● **Exercise**: Each line of the data must reappear exactly in your answer, with no images included.

Coordinate-based object records:
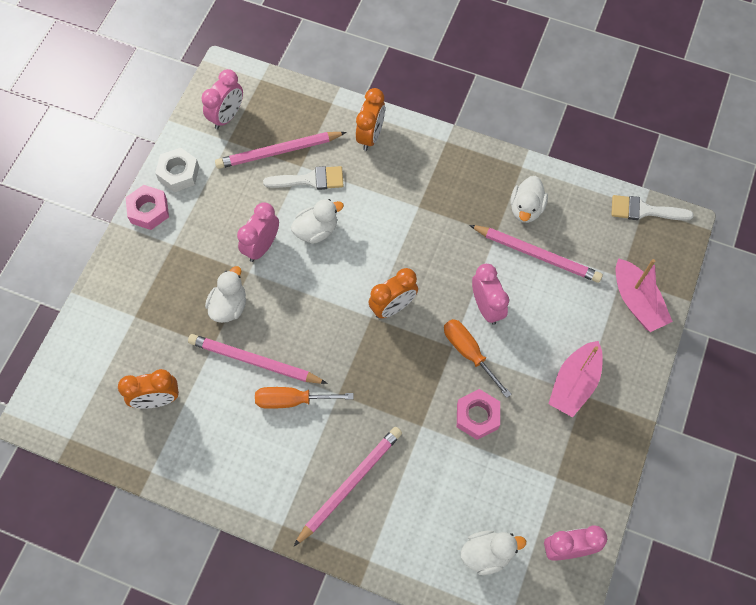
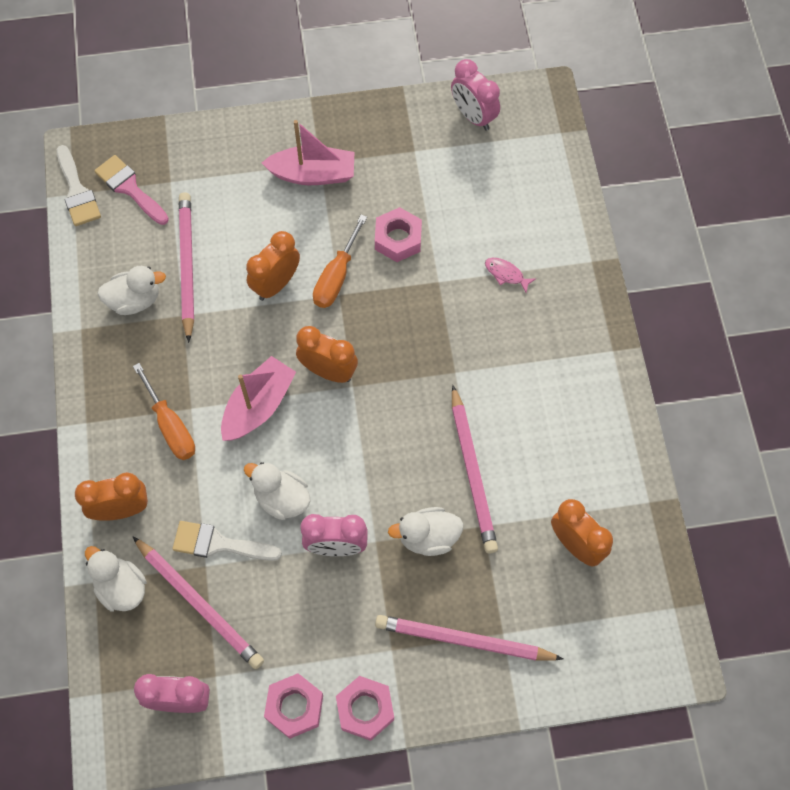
camera: 120 degrees left, 0 degrees up
white nut [155,148,199,192] -> pink nut [264,673,323,739]
orange screwdriver [255,387,354,409] -> orange screwdriver moved to [133,363,195,460]
white brush [263,166,344,190] -> white brush turned 45 degrees counterclockwise [172,521,282,561]
pink pencil [294,427,402,546] -> pink pencil moved to [375,615,563,660]
white duck [461,531,526,575] -> white duck moved to [85,546,147,612]
pink clock [472,264,509,325] -> orange clock [246,231,300,301]
pink boat [616,258,673,332] -> pink boat moved to [221,356,296,441]
none -> pink brush [94,155,169,225]
none -> pink fish [485,258,536,293]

● **Task response**:
camera: 120 degrees left, 0 degrees up
white nut [155,148,199,192] -> pink nut [264,673,323,739]
orange screwdriver [255,387,354,409] -> orange screwdriver moved to [133,363,195,460]
white brush [263,166,344,190] -> white brush turned 45 degrees counterclockwise [172,521,282,561]
pink pencil [294,427,402,546] -> pink pencil moved to [375,615,563,660]
white duck [461,531,526,575] -> white duck moved to [85,546,147,612]
pink clock [472,264,509,325] -> orange clock [246,231,300,301]
pink boat [616,258,673,332] -> pink boat moved to [221,356,296,441]
none -> pink brush [94,155,169,225]
none -> pink fish [485,258,536,293]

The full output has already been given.